§ What is expected
Reproduce the data below word for word, setting aside any picture it holds.

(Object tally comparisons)

··········

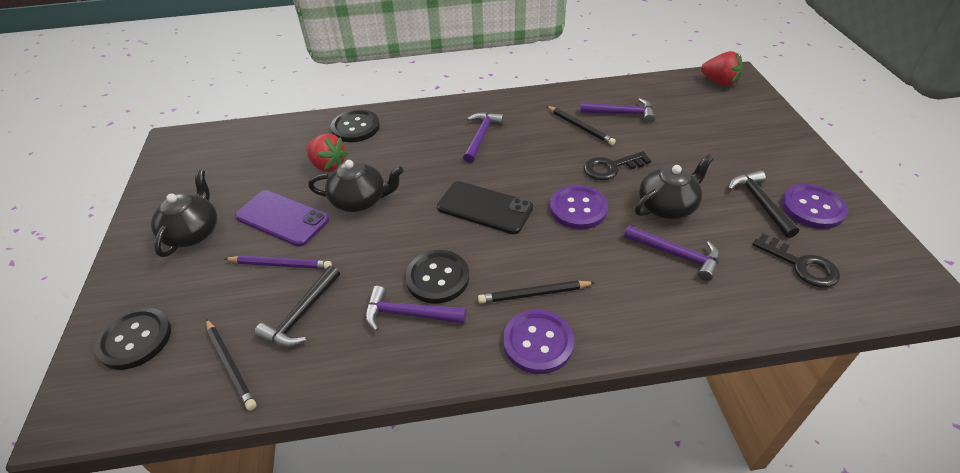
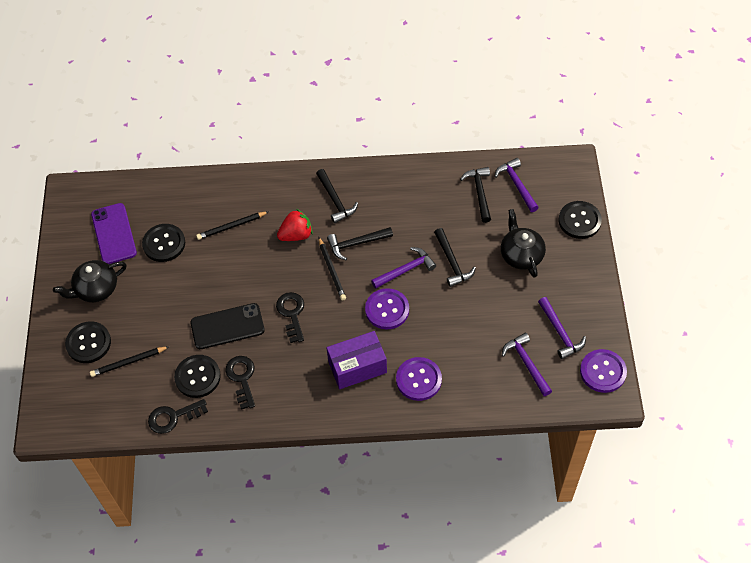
black button: [95,308,171,370] [330,109,380,142] [405,250,469,304] = 3 -> [65,321,111,363] [142,224,185,262] [174,355,221,398] [559,201,602,239] = 4
black hammer: [254,266,340,347] [728,170,799,238] = 2 -> [316,169,358,223] [327,227,393,260] [434,228,476,287] [460,167,491,223] = 4
black key: [584,151,651,180] [752,234,840,287] = 2 -> [148,399,208,434] [225,356,255,410] [276,292,304,343] = 3
black teapot: [151,170,217,257] [308,160,404,212] [635,154,714,219] = 3 -> [53,260,127,302] [501,209,546,278] = 2
purple box: none = 0 -> [327,331,387,389] = 1
purple pencil: [224,256,332,269] = 1 -> none = 0
red strawberry: [306,134,348,172] [701,51,743,86] = 2 -> [277,209,313,241] = 1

··········

§ Task response
black button: [95,308,171,370] [330,109,380,142] [405,250,469,304] = 3 -> [65,321,111,363] [142,224,185,262] [174,355,221,398] [559,201,602,239] = 4
black hammer: [254,266,340,347] [728,170,799,238] = 2 -> [316,169,358,223] [327,227,393,260] [434,228,476,287] [460,167,491,223] = 4
black key: [584,151,651,180] [752,234,840,287] = 2 -> [148,399,208,434] [225,356,255,410] [276,292,304,343] = 3
black teapot: [151,170,217,257] [308,160,404,212] [635,154,714,219] = 3 -> [53,260,127,302] [501,209,546,278] = 2
purple box: none = 0 -> [327,331,387,389] = 1
purple pencil: [224,256,332,269] = 1 -> none = 0
red strawberry: [306,134,348,172] [701,51,743,86] = 2 -> [277,209,313,241] = 1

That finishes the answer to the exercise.